(Before and after images)
◇ ◇ ◇
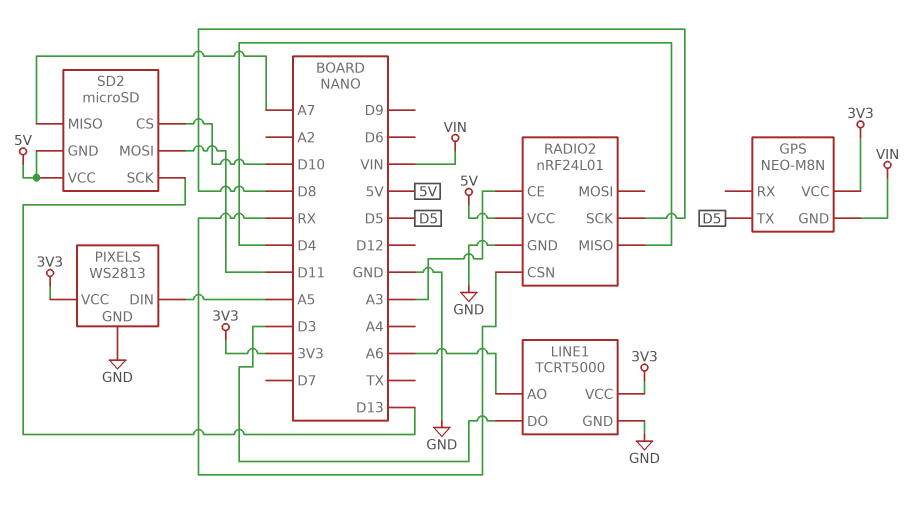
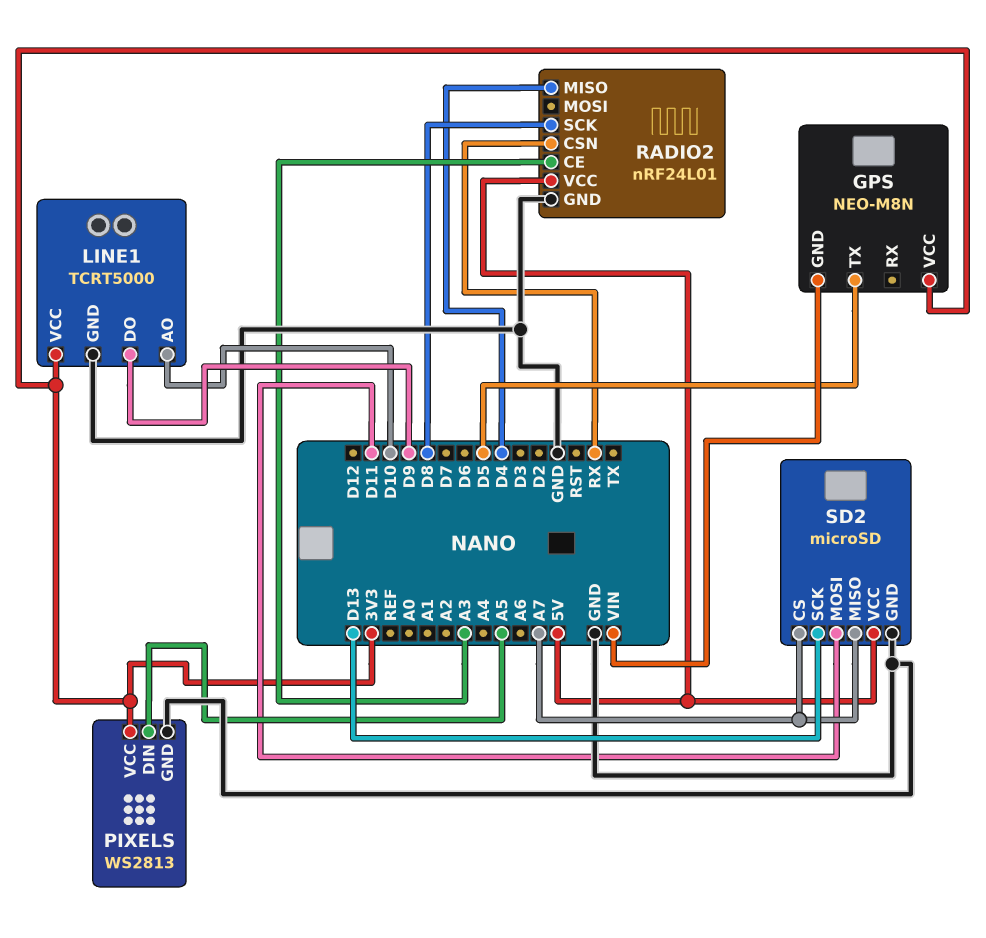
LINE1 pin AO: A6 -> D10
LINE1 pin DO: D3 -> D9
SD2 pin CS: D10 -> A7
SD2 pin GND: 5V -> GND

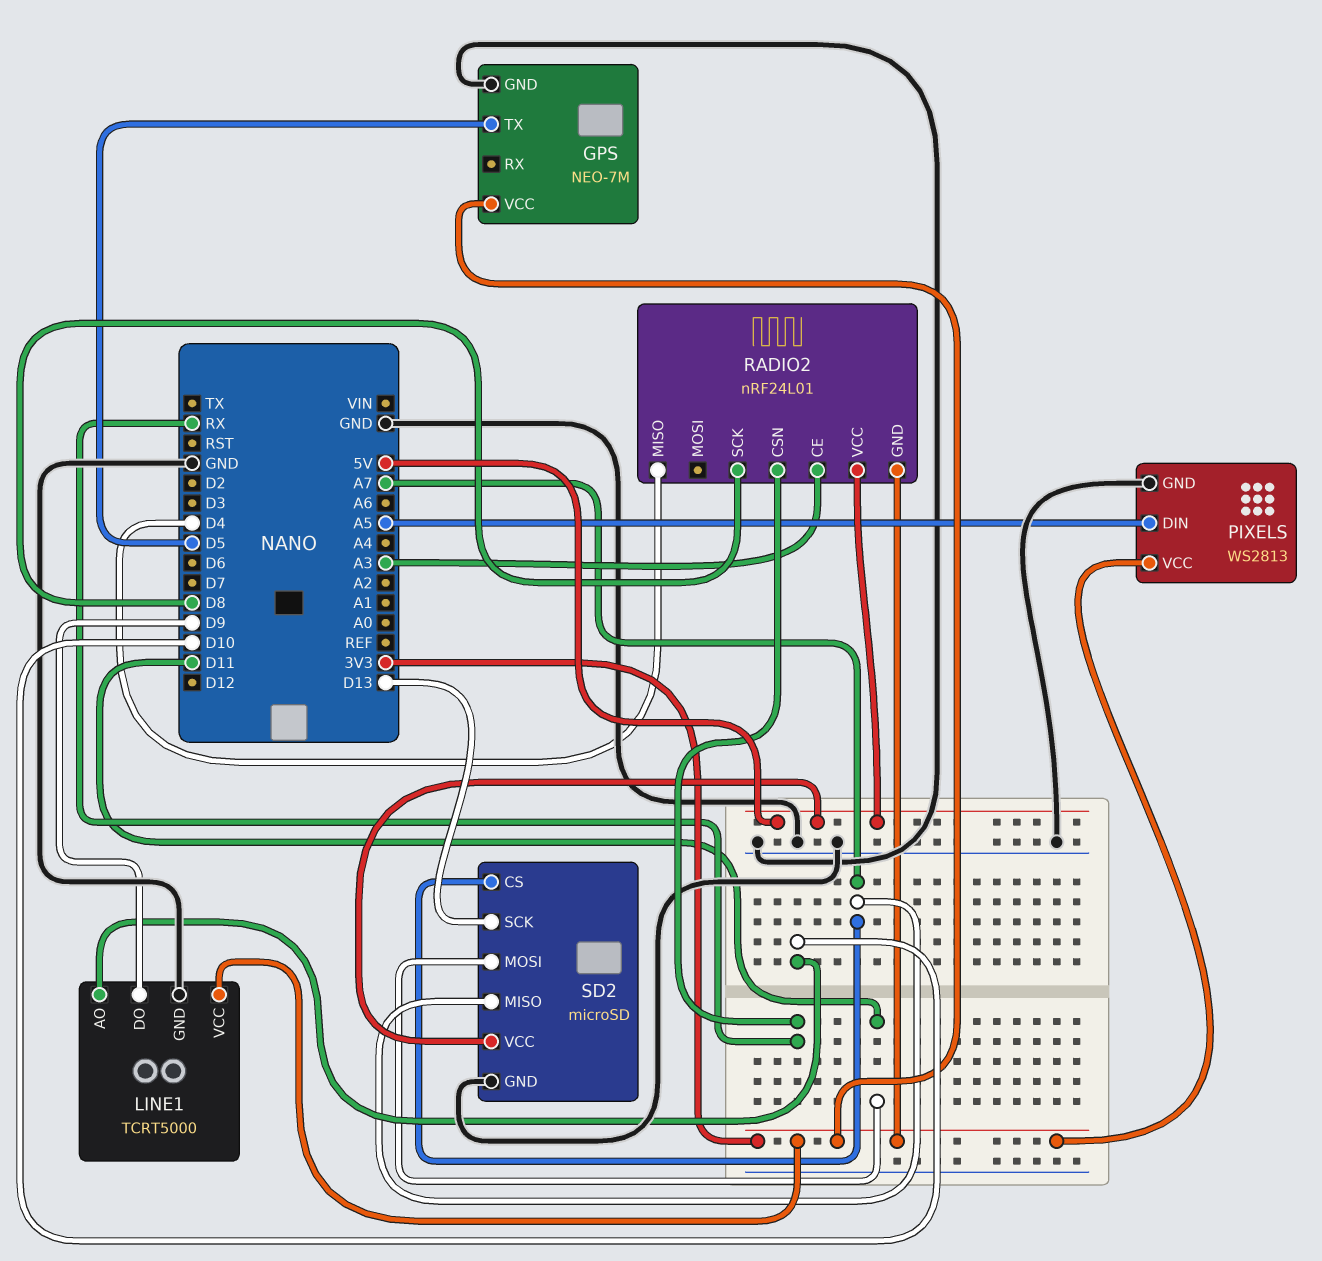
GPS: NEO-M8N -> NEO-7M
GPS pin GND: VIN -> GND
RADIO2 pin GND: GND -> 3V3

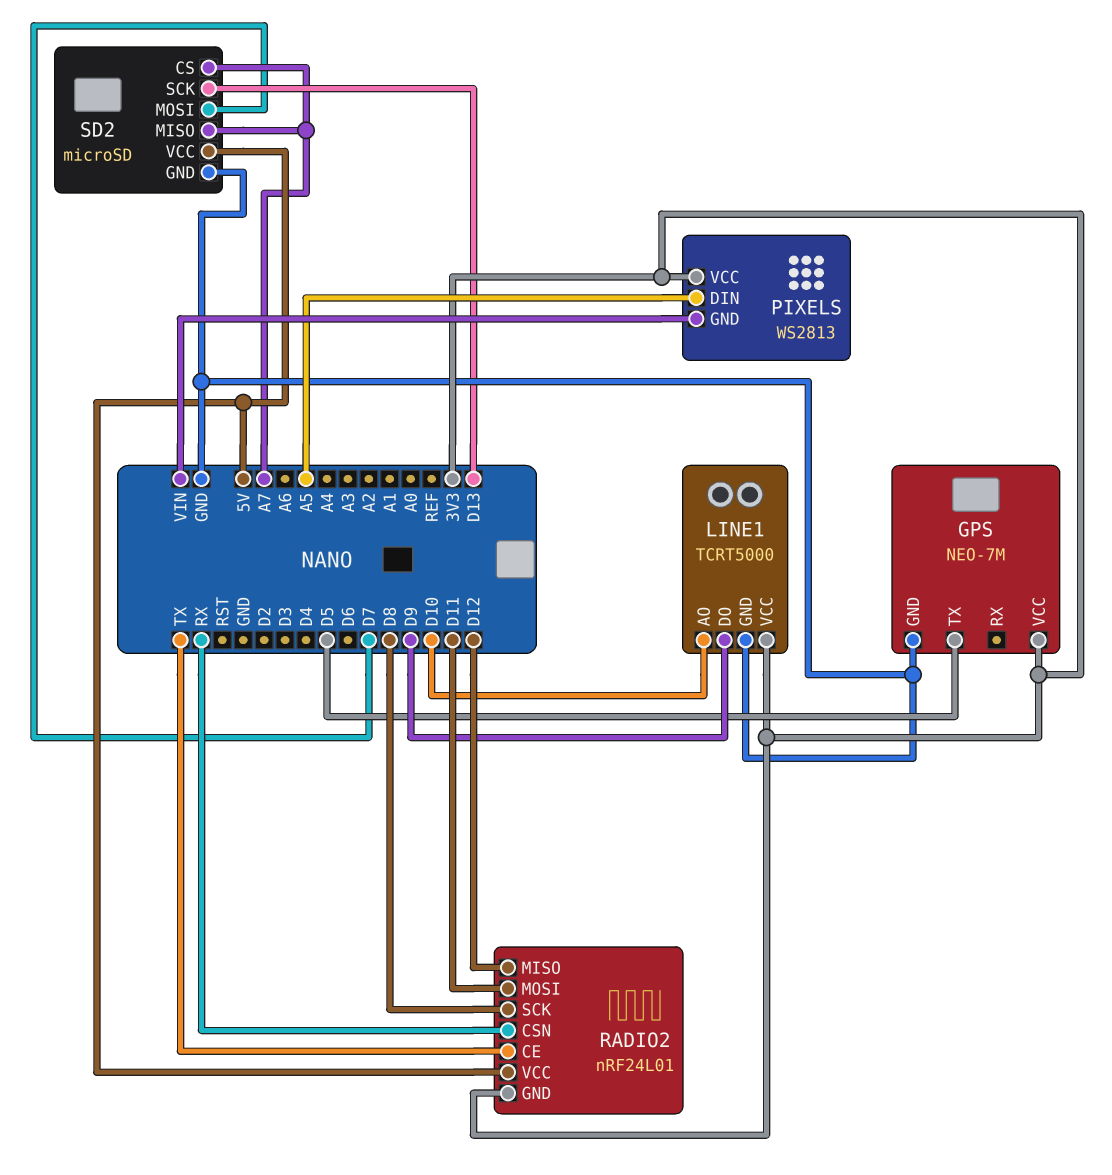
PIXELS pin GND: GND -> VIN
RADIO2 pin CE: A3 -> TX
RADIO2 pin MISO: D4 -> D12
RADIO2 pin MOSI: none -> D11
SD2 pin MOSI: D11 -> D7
◇ ◇ ◇
* TASK GOAL:
Search the entries above for "MOSI". Show every line that has it.

* RESPONSE TO THIS EXERCISE:
RADIO2 pin MOSI: none -> D11
SD2 pin MOSI: D11 -> D7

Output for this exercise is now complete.